▶ _Request_:
Please update these lines by changing "Commitment" to "Support" everywhere it appears, leaving all other text unchanged. Leave out the pictures when you give them back.

Dataset entries:
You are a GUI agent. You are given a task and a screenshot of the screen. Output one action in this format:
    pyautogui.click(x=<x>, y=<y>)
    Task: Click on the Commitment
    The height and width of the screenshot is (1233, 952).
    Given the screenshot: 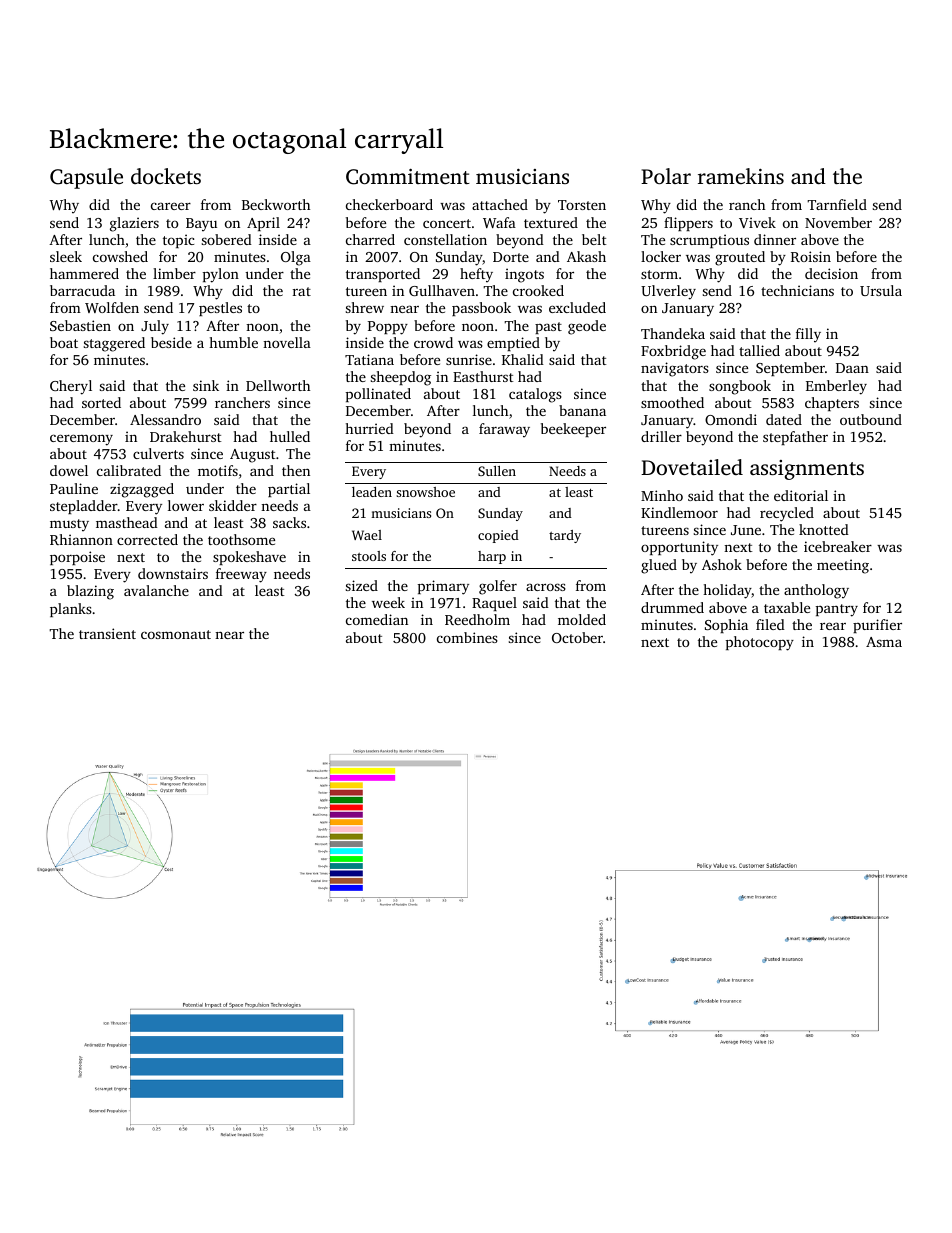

▶ _Final result_:
You are a GUI agent. You are given a task and a screenshot of the screen. Output one action in this format:
    pyautogui.click(x=<x>, y=<y>)
    Task: Click on the Support
    The height and width of the screenshot is (1233, 952).
    Given the screenshot: 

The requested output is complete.